- **Work to be completed**:
Below are records. Find each line in them that holds the word "move" and copy it.

- **Provided entries**:

****************************************

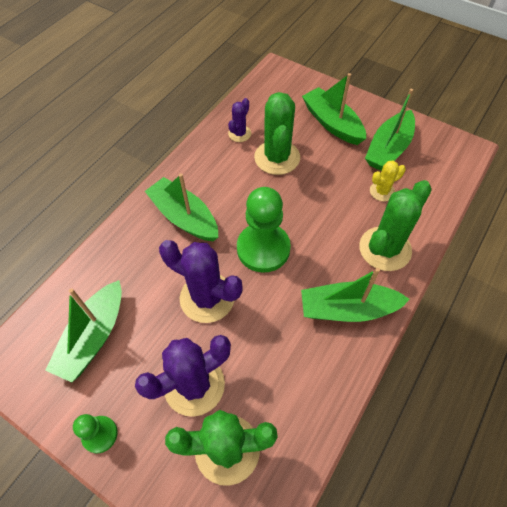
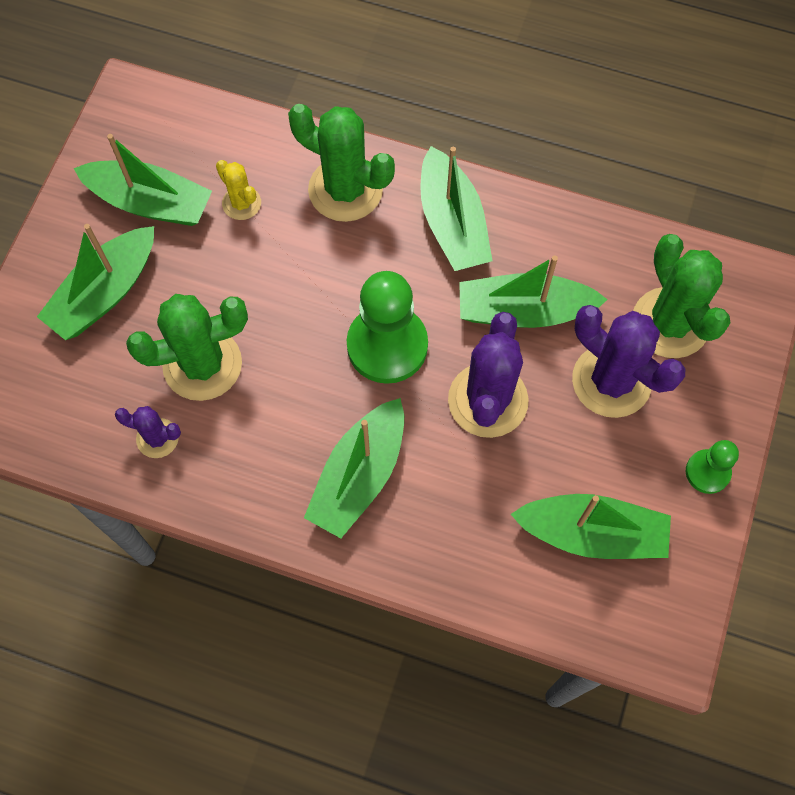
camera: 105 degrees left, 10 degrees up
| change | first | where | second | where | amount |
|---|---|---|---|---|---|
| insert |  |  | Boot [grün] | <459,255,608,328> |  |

****************************************

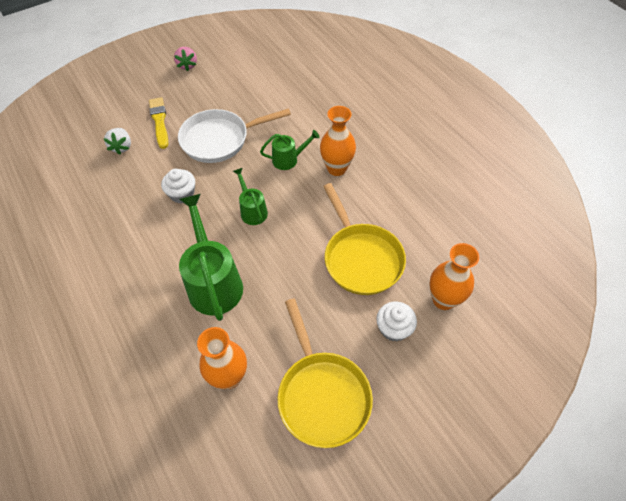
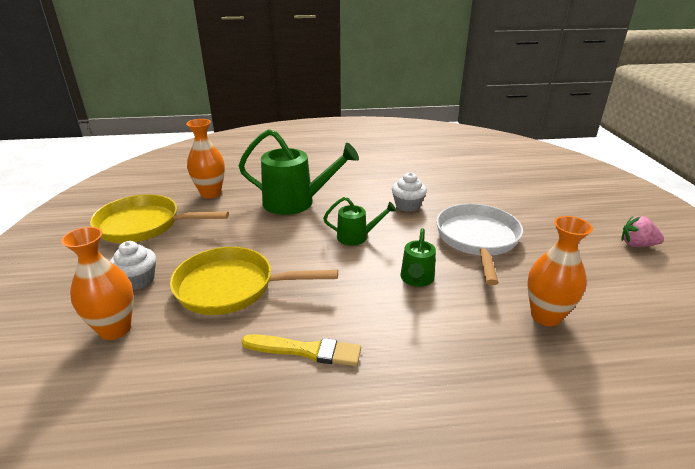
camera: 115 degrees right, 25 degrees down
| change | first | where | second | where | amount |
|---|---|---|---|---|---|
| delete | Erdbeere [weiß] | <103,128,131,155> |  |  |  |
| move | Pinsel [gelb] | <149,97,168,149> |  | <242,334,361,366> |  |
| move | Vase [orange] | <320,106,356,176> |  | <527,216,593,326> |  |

****************************************

- **Response area**:
| move | Pinsel [gelb] | <149,97,168,149> |  | <242,334,361,366> |  |
| move | Vase [orange] | <320,106,356,176> |  | <527,216,593,326> |  |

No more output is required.